_ACTIVITY_
Only the last stretch of the records is wanted: restate word for word the line with "JOY pin VRY: A7 -> D4" and every line after it.

_AVAILABLE DATA_
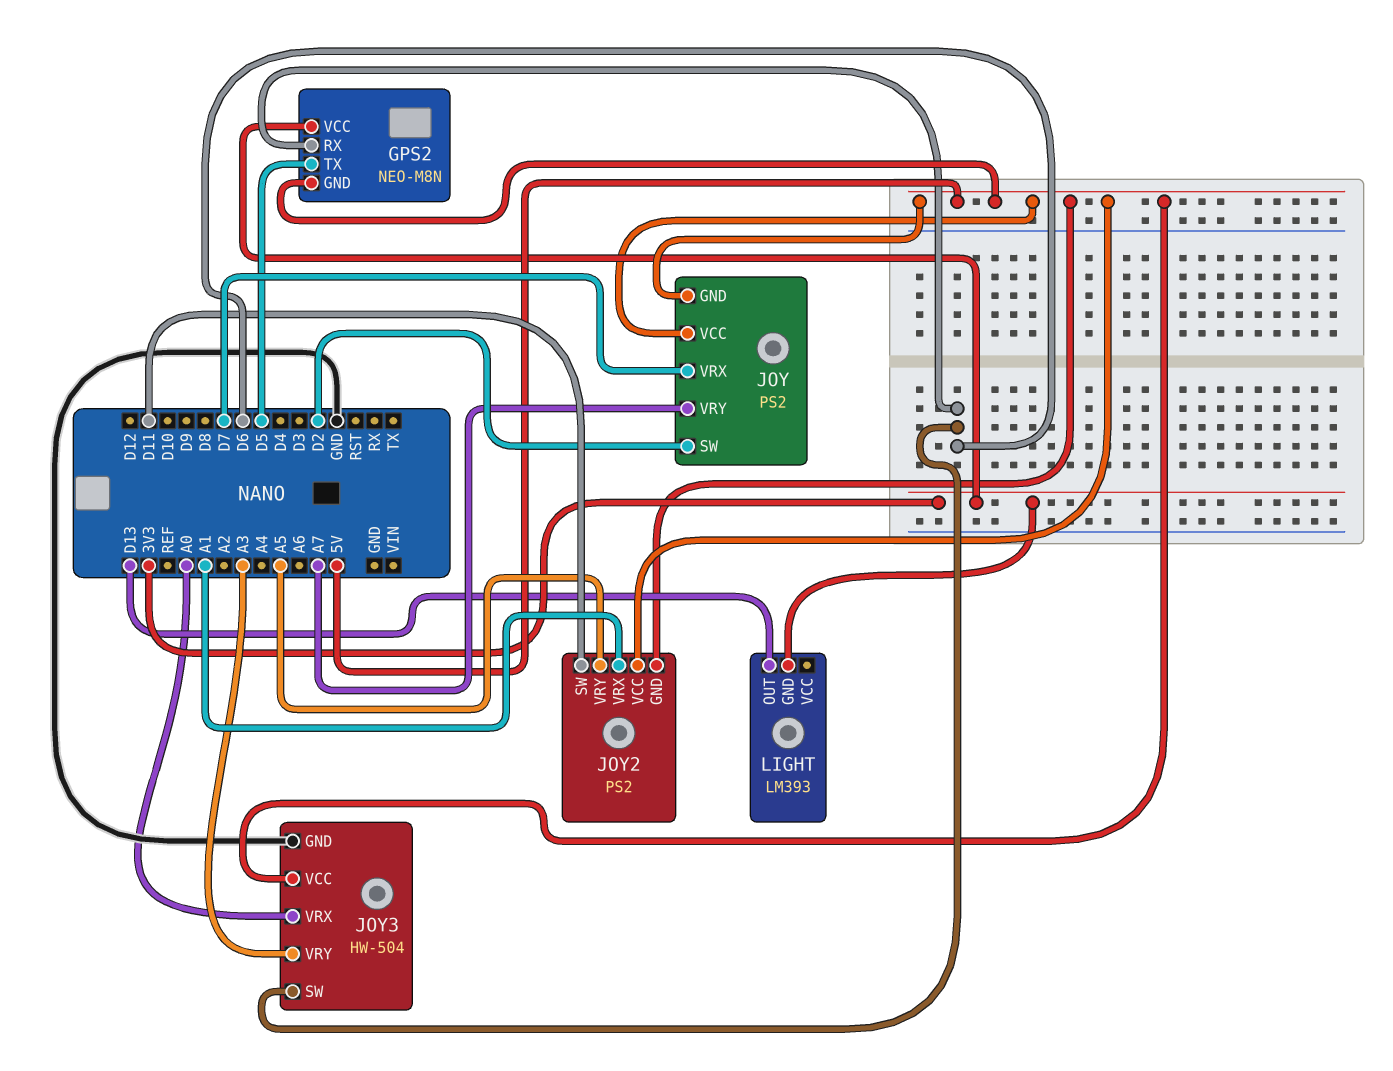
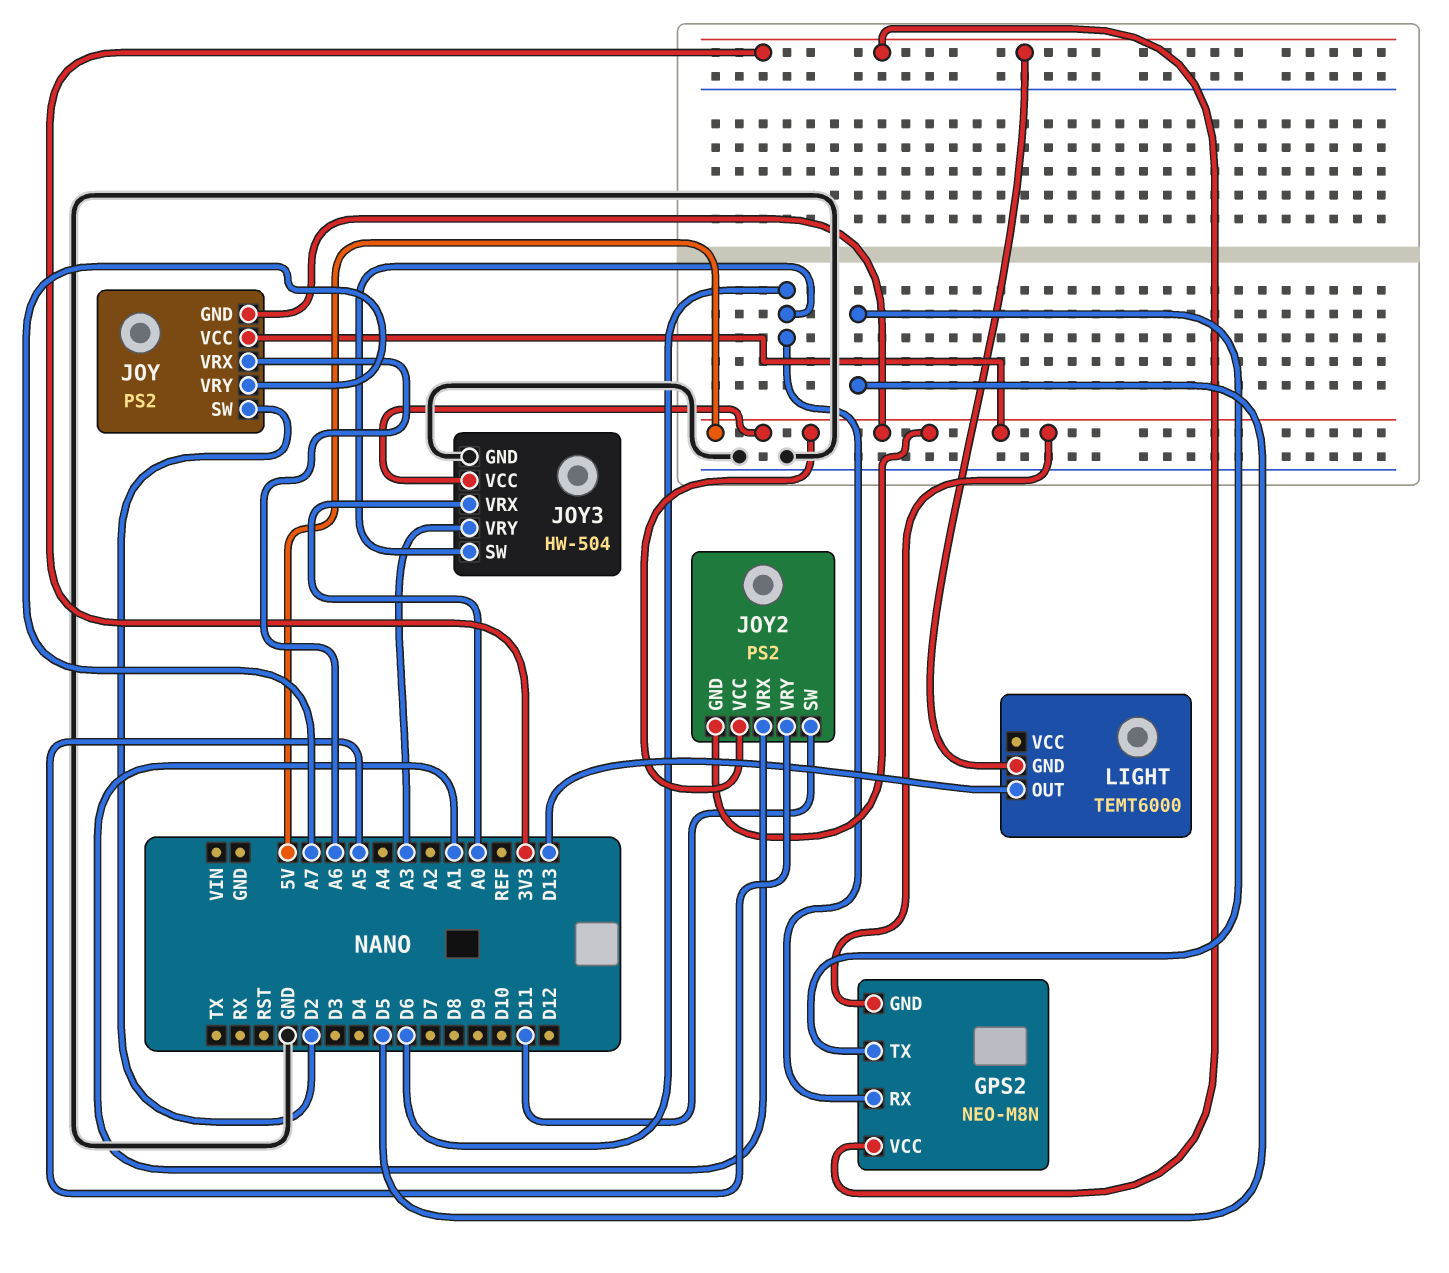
JOY pin VRX: D7 -> A6
LIGHT: LM393 -> TEMT6000

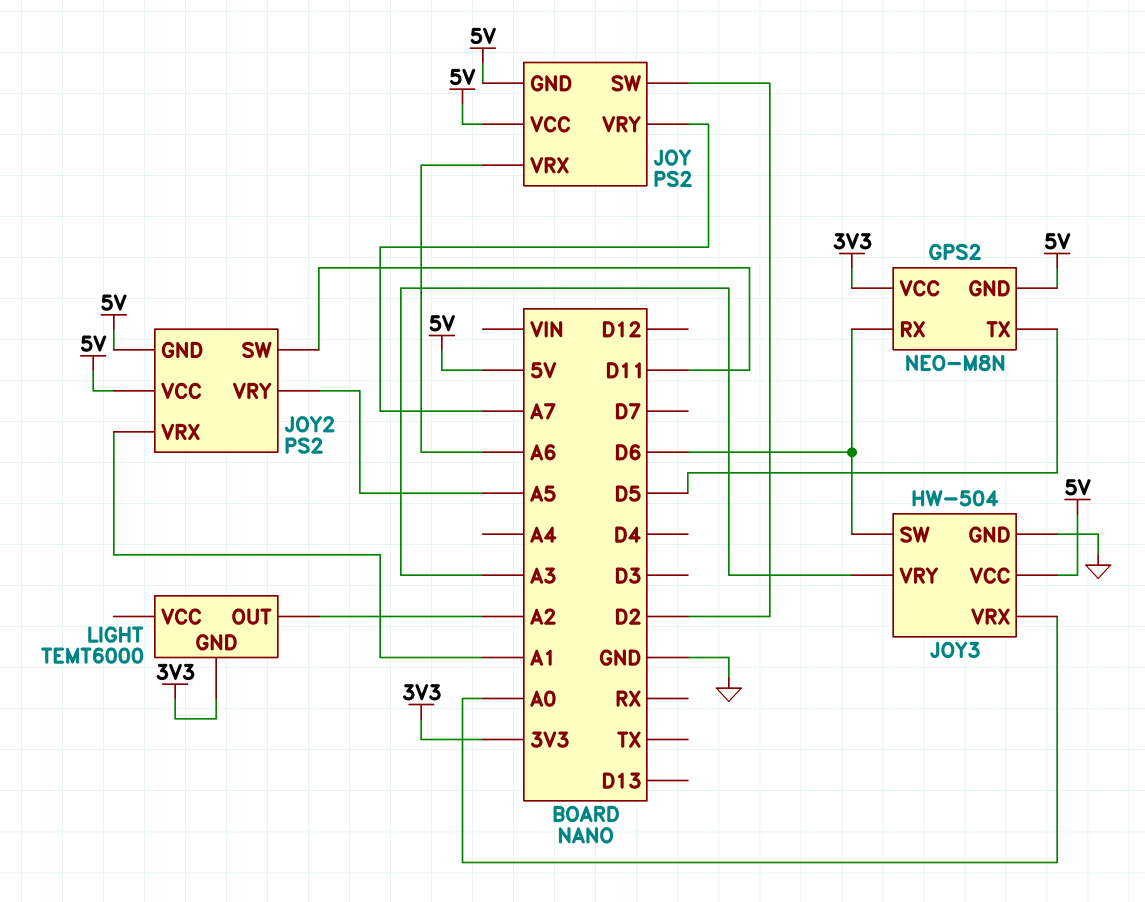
LIGHT pin OUT: D13 -> A2

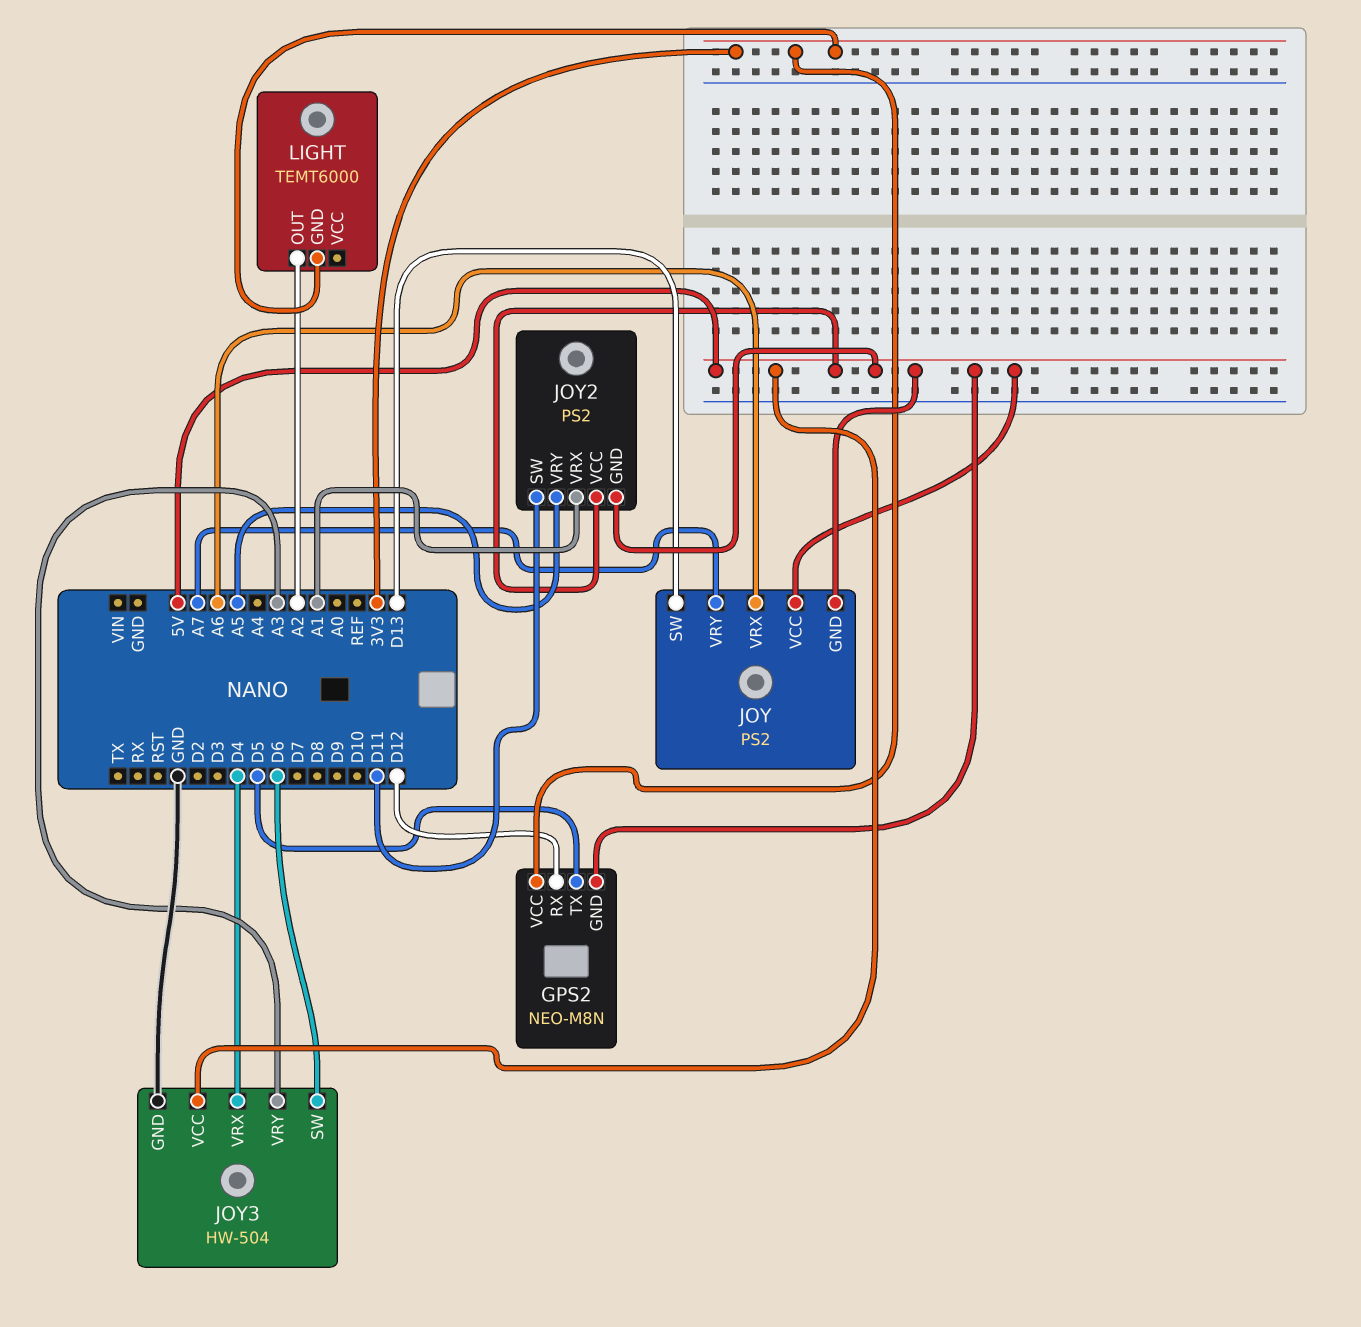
GPS2 pin RX: D6 -> D12
JOY pin SW: D2 -> D13
JOY3 pin VRX: A0 -> D4

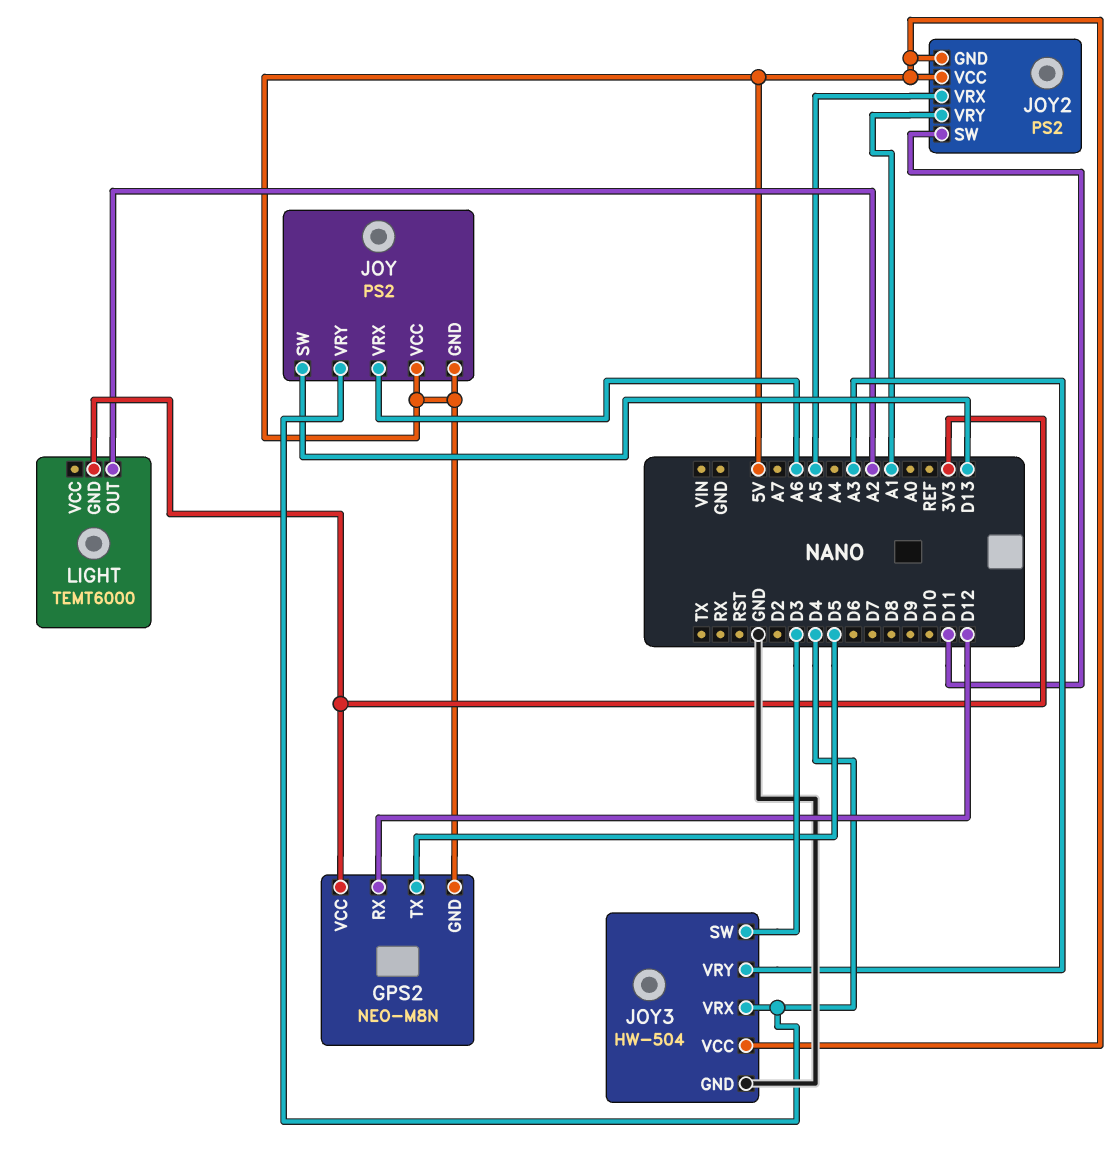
JOY pin VRY: A7 -> D4
JOY2 pin VRX: A1 -> A5
JOY2 pin VRY: A5 -> A1
JOY3 pin SW: D6 -> D3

_ANSWER SPACE_
JOY pin VRY: A7 -> D4
JOY2 pin VRX: A1 -> A5
JOY2 pin VRY: A5 -> A1
JOY3 pin SW: D6 -> D3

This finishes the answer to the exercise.